GIVEN DATA Start Marker

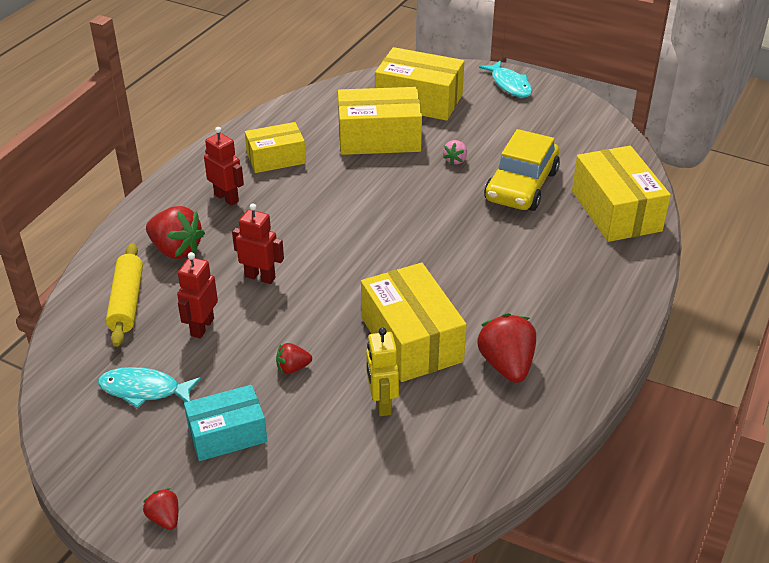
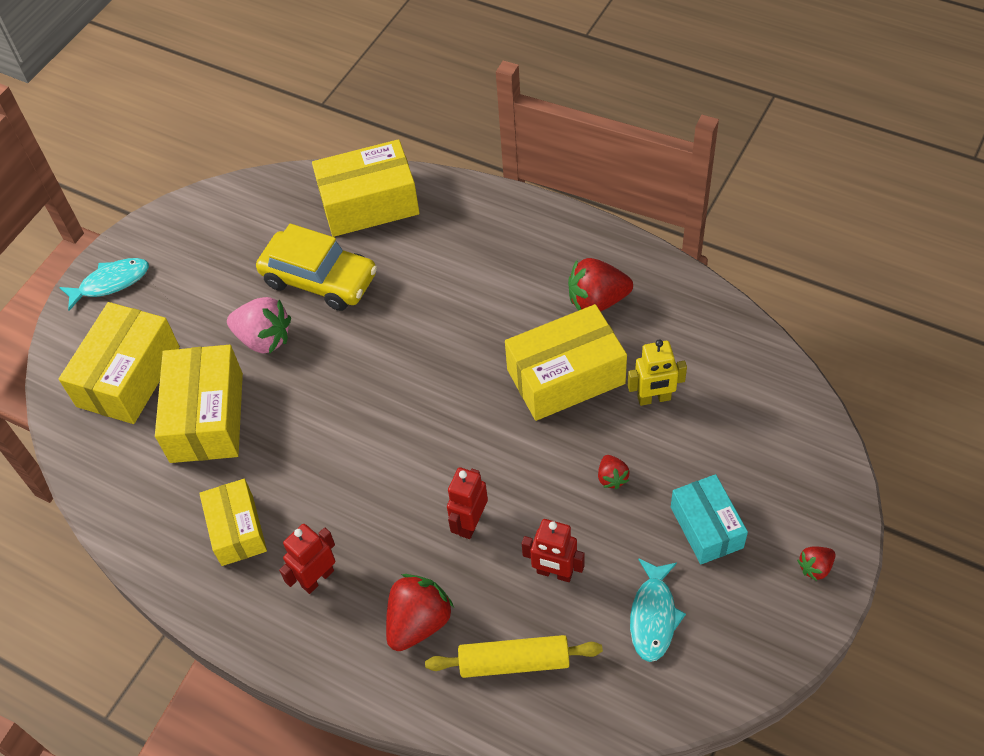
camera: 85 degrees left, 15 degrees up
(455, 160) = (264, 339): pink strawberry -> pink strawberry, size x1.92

GIVEN DATA End Marker
GIVEN DATA Start Marker

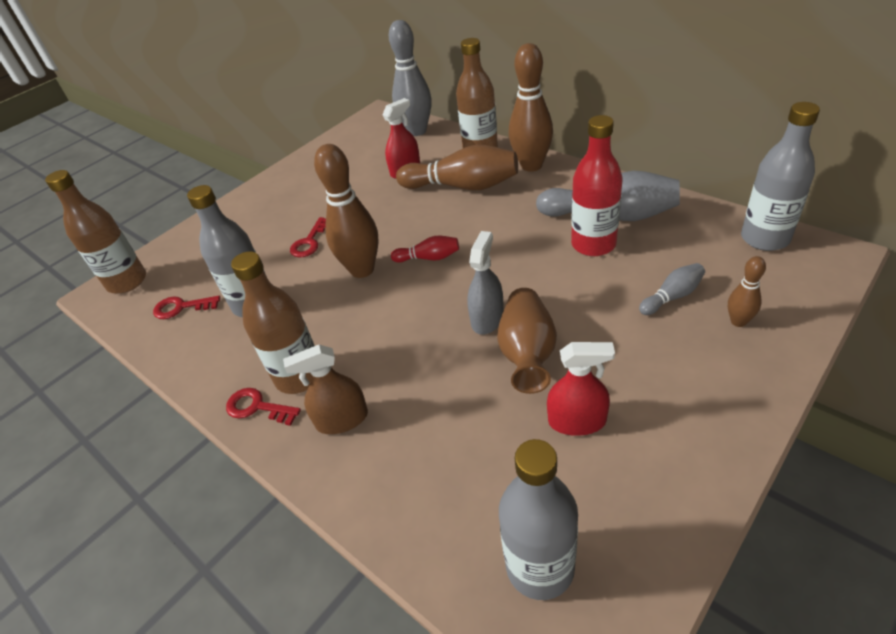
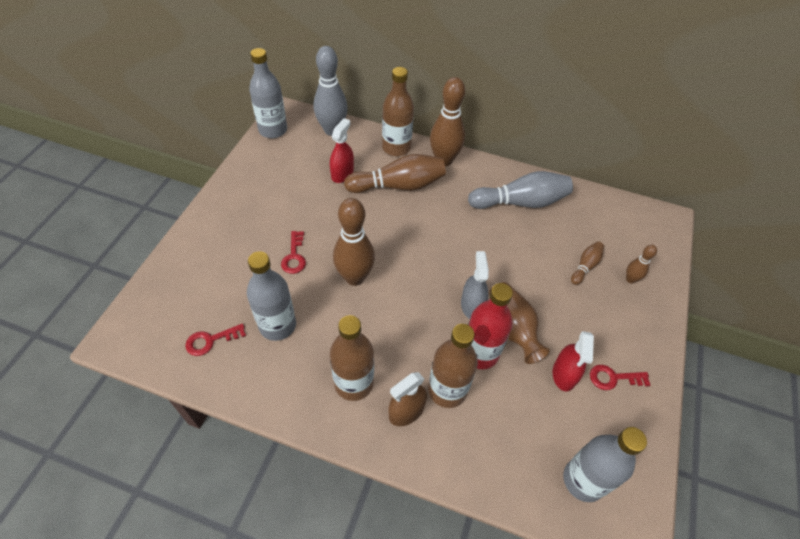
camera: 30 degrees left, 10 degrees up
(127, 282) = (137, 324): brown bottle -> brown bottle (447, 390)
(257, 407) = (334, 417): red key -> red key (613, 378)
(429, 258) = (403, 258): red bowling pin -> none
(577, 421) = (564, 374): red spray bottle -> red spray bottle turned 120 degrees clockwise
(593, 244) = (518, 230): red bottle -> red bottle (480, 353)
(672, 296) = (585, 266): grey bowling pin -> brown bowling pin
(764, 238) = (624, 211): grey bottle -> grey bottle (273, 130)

GIVEN DATA End Marker
GIVEN DATA Start Marker

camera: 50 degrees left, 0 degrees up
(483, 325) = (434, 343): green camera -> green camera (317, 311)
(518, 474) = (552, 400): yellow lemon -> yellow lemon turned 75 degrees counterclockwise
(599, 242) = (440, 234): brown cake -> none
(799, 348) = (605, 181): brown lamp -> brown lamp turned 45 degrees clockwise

GIVEN DATA End Marker

TASK STATEMENT
Would you copy, unchanged, the stretch of the records above that begins at the line containing "camera: 50 degrees left, 0 degrees up" and ends at the line containing "(799, 348) = (605, 181): brown", and only that?

RESULT
camera: 50 degrees left, 0 degrees up
(483, 325) = (434, 343): green camera -> green camera (317, 311)
(518, 474) = (552, 400): yellow lemon -> yellow lemon turned 75 degrees counterclockwise
(599, 242) = (440, 234): brown cake -> none
(799, 348) = (605, 181): brown lamp -> brown lamp turned 45 degrees clockwise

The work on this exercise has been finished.